■ **Work request**
Exactly as written, print every line of the listing below and omit its pictures.

■ **Information supplied**

+++

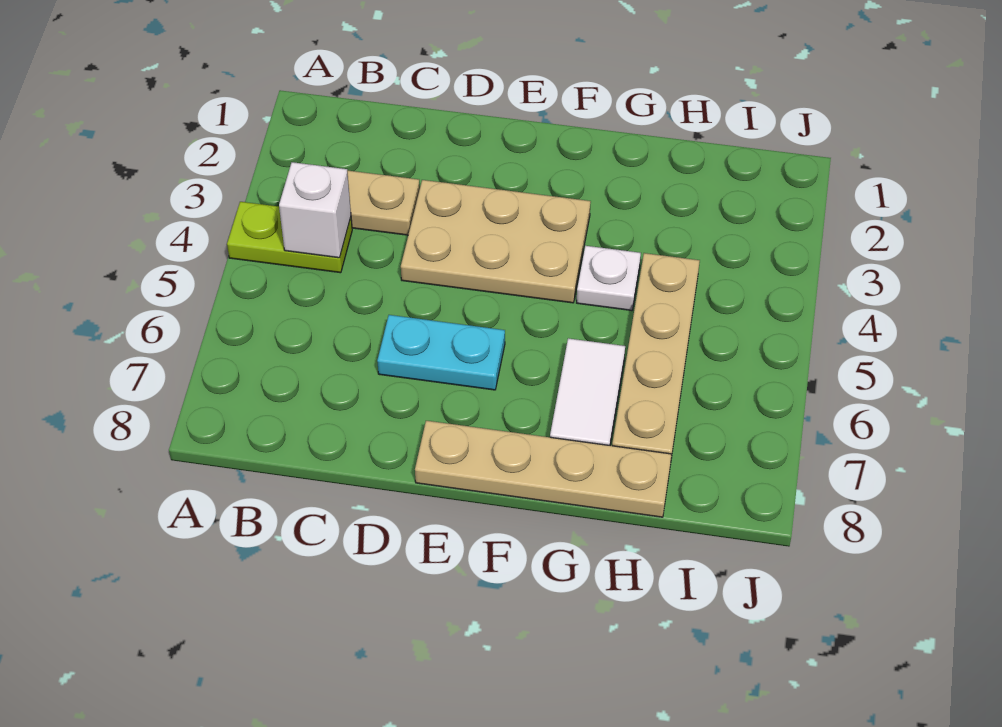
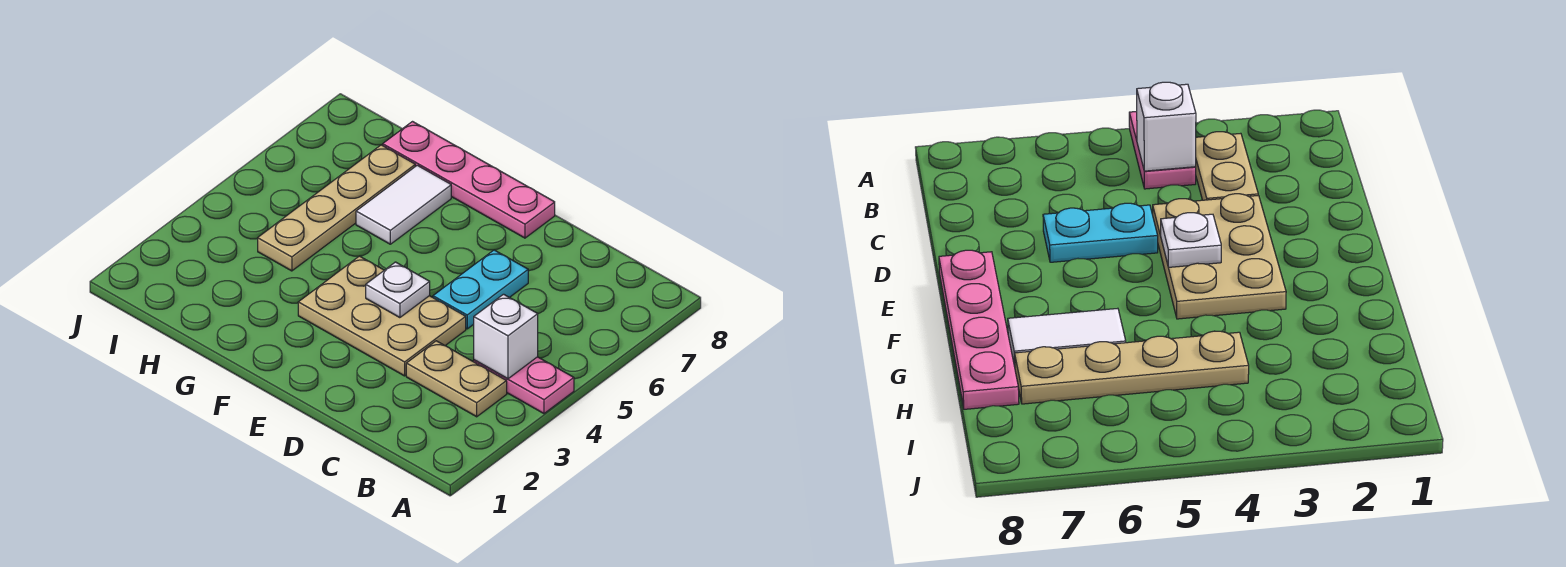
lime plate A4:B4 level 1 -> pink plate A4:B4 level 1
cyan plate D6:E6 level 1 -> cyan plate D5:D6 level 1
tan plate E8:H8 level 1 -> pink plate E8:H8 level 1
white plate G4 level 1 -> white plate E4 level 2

+++

■ **Written answer**
lime plate A4:B4 level 1 -> pink plate A4:B4 level 1
cyan plate D6:E6 level 1 -> cyan plate D5:D6 level 1
tan plate E8:H8 level 1 -> pink plate E8:H8 level 1
white plate G4 level 1 -> white plate E4 level 2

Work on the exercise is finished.